[Start of Attachment]

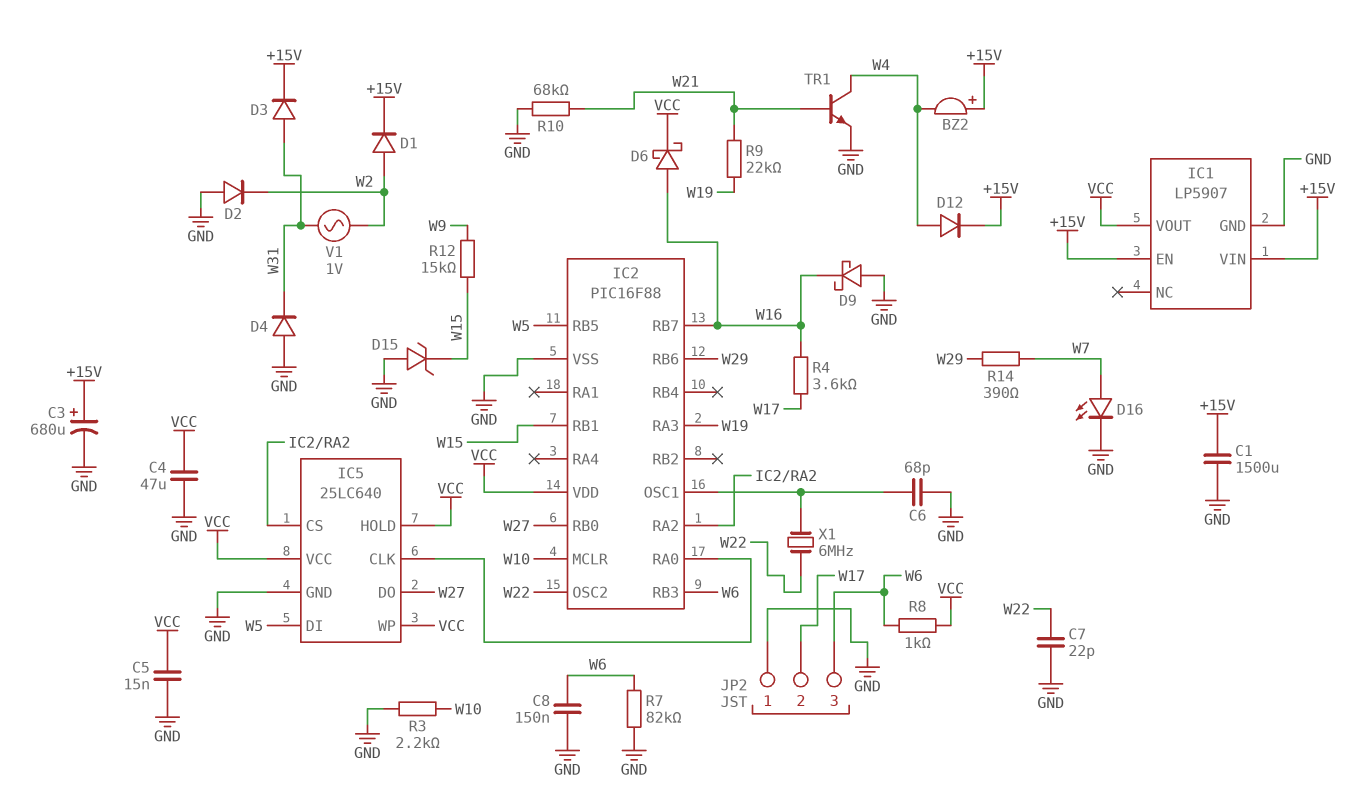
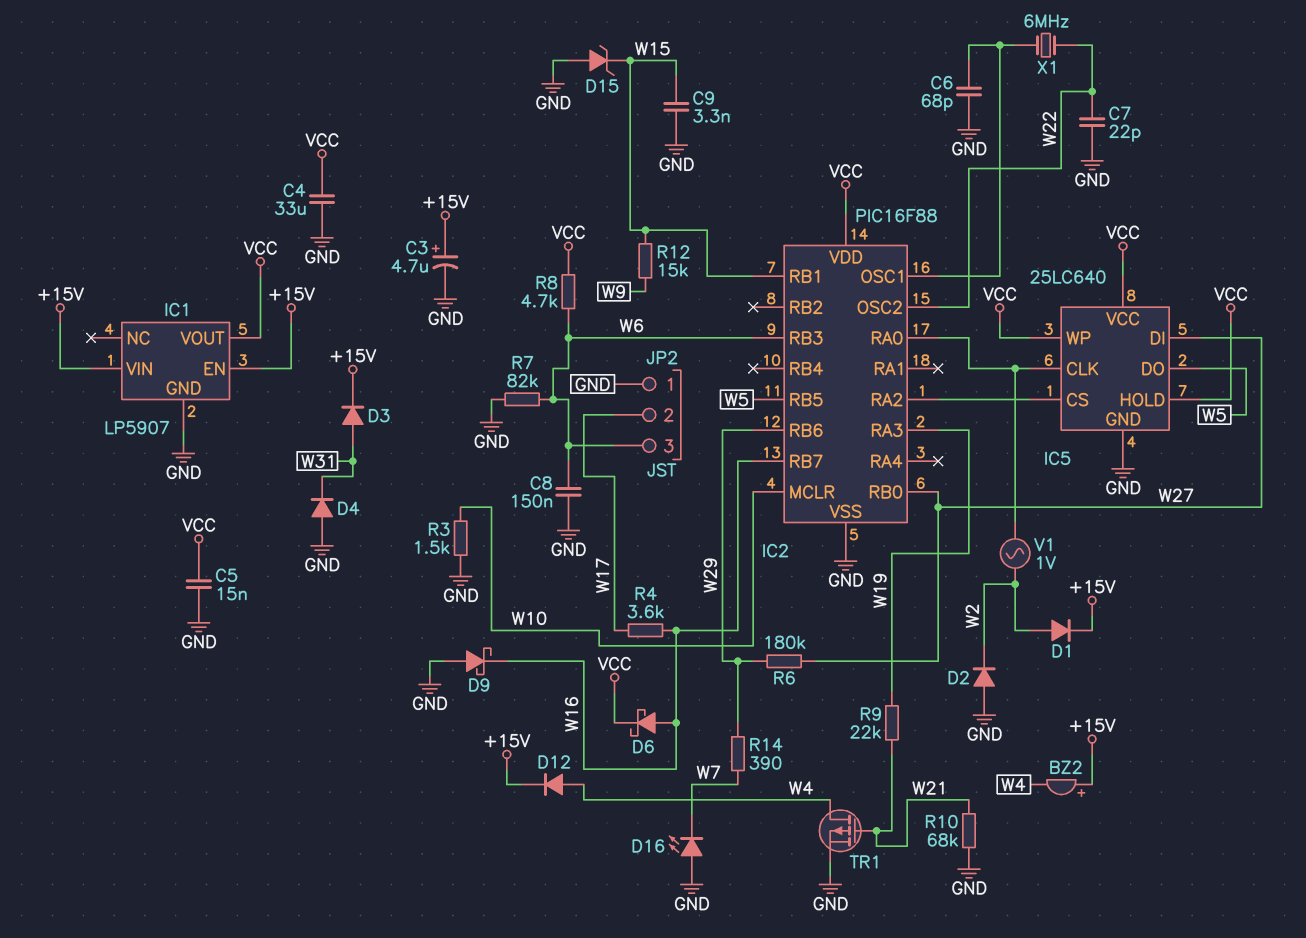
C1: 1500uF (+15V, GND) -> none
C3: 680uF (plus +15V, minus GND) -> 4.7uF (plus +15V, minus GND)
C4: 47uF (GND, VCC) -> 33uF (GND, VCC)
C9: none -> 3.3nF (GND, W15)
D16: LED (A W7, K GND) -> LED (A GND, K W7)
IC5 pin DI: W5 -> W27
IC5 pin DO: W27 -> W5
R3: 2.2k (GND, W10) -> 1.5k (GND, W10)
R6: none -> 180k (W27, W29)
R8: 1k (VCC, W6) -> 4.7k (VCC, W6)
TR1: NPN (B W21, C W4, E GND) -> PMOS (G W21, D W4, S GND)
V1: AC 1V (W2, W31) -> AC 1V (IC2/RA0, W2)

[End of Attachment]

§ **PROBLEM TO WORK ON**
A faithful copy is required of the lines from the one with "C4: 47uF (GND, VCC) -> 33uF (GND, VCC)" through the last line of the data; please add nothing.

§ **TASK ANSWER**
C4: 47uF (GND, VCC) -> 33uF (GND, VCC)
C9: none -> 3.3nF (GND, W15)
D16: LED (A W7, K GND) -> LED (A GND, K W7)
IC5 pin DI: W5 -> W27
IC5 pin DO: W27 -> W5
R3: 2.2k (GND, W10) -> 1.5k (GND, W10)
R6: none -> 180k (W27, W29)
R8: 1k (VCC, W6) -> 4.7k (VCC, W6)
TR1: NPN (B W21, C W4, E GND) -> PMOS (G W21, D W4, S GND)
V1: AC 1V (W2, W31) -> AC 1V (IC2/RA0, W2)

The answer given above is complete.